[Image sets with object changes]
* * *
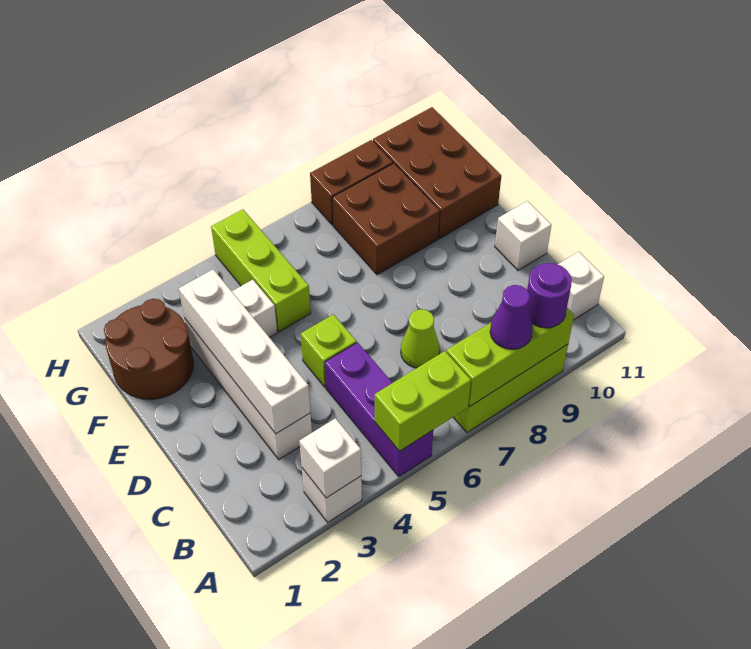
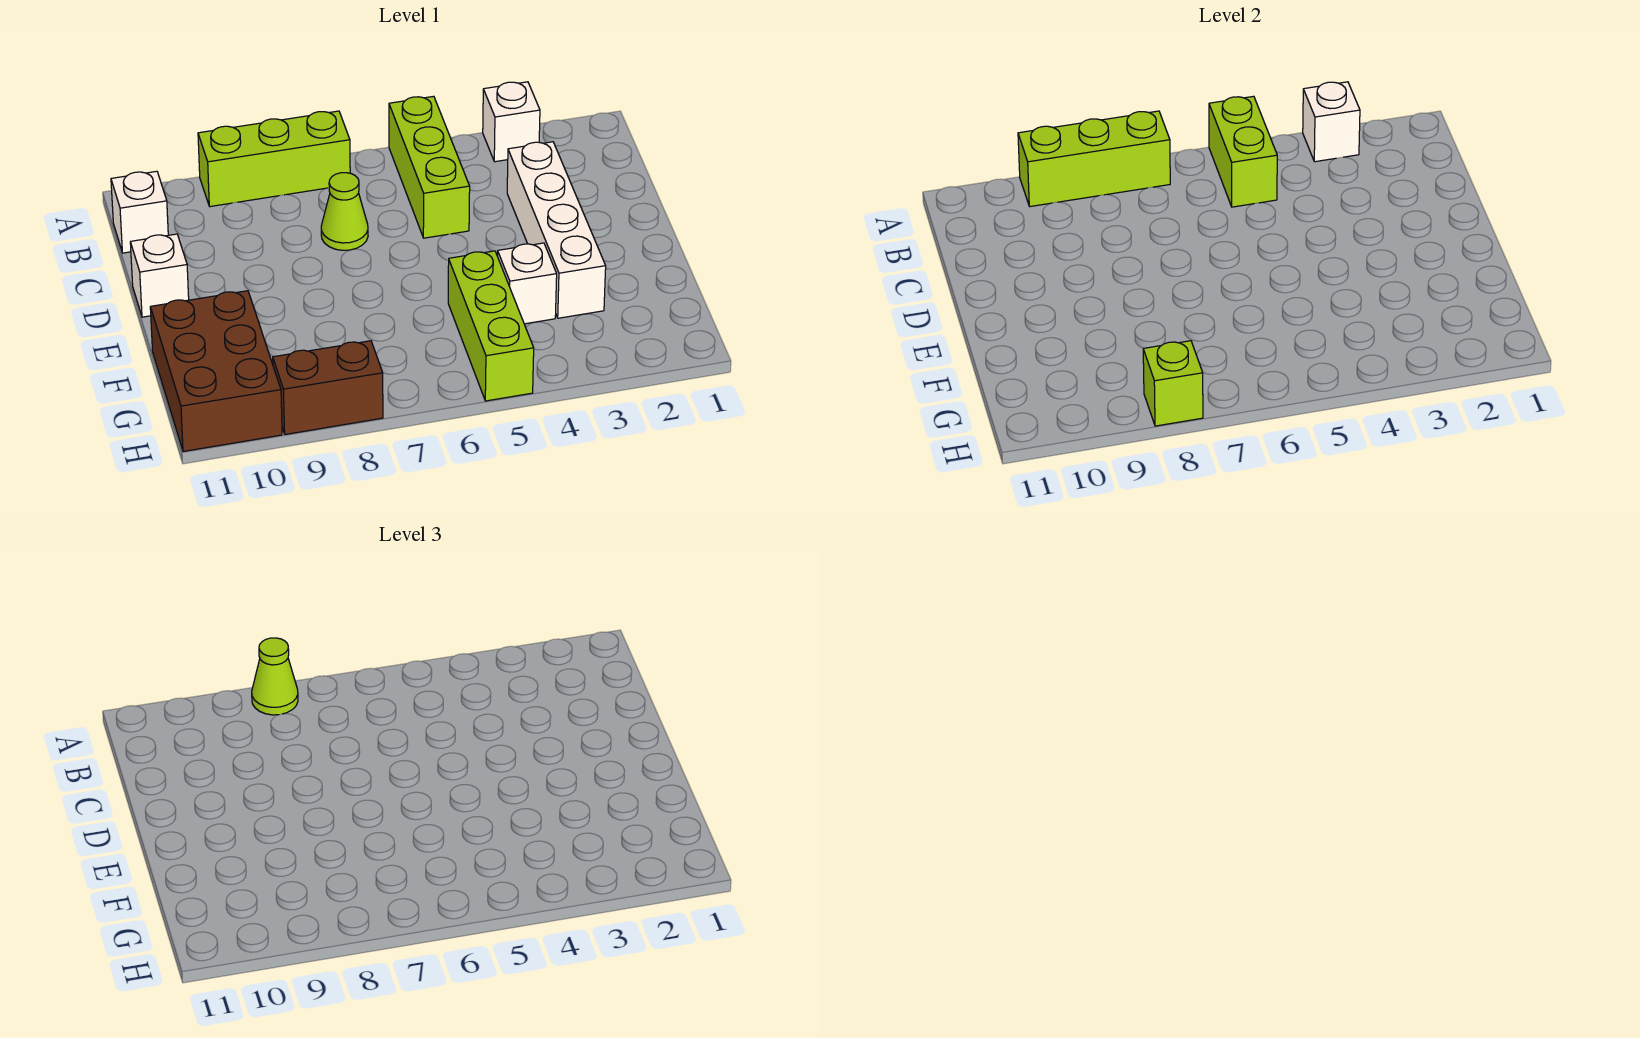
purple brick A5:C5 level 1 -> lime brick A5:C5 level 1
lime brick A5:A6 level 2 -> lime brick A5:B5 level 2
purple cone A8 level 3 -> lime cone A8 level 3
purple round brick A9 level 3 -> none
white brick C3:F3 level 2 -> none
lime brick D5 level 1 -> lime brick H8 level 2
brown round brick F1:G2 level 1 -> none
brown brick F8:G9 level 1 -> none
* * *
*What you are asked to do*. Which lines in the records above contain the string "brown"? Copy them.

*Result of this task*.
brown round brick F1:G2 level 1 -> none
brown brick F8:G9 level 1 -> none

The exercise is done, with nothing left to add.